Task directions -> Search the listing below for the string "orange" and copy every line where it occurs.

Records provided ->
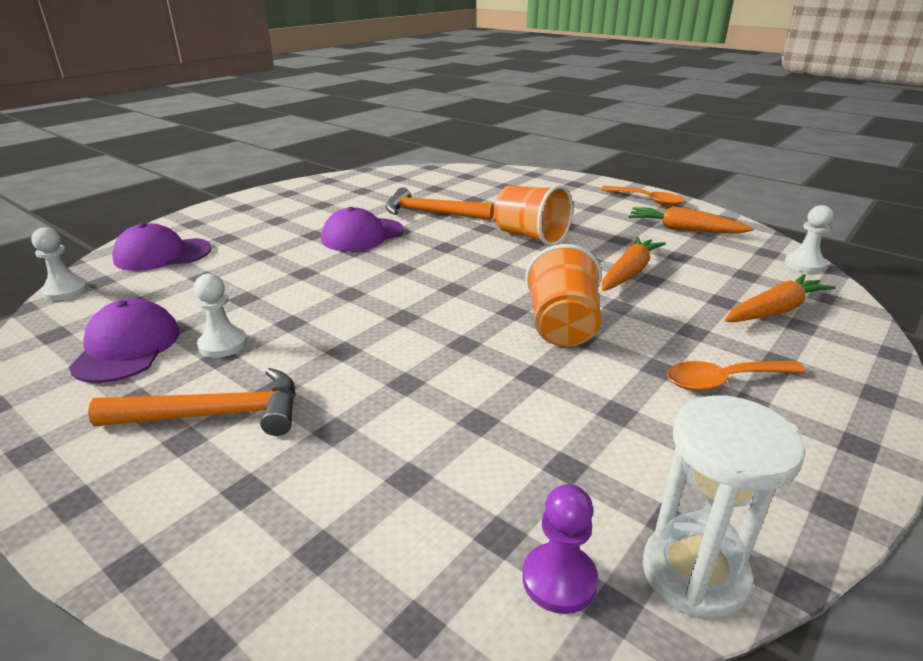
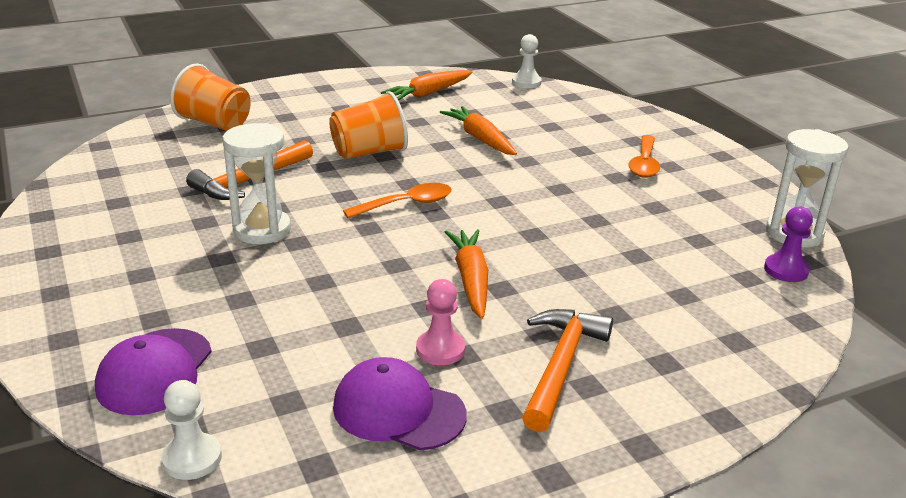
camera: 65 degrees left, 0 degrees up
white pawn [194,274,247,358] -> pink pawn [416,279,465,365]
purple cap [321,207,404,251] -> white hourglass [222,123,291,244]
orange cup [525,244,602,347] -> orange cup moved to [170,63,250,131]
orange spoon [600,186,685,206] -> orange spoon moved to [343,183,452,218]
orange carrot [724,274,836,322] -> orange carrot moved to [445,229,488,319]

Output ->
orange cup [525,244,602,347] -> orange cup moved to [170,63,250,131]
orange spoon [600,186,685,206] -> orange spoon moved to [343,183,452,218]
orange carrot [724,274,836,322] -> orange carrot moved to [445,229,488,319]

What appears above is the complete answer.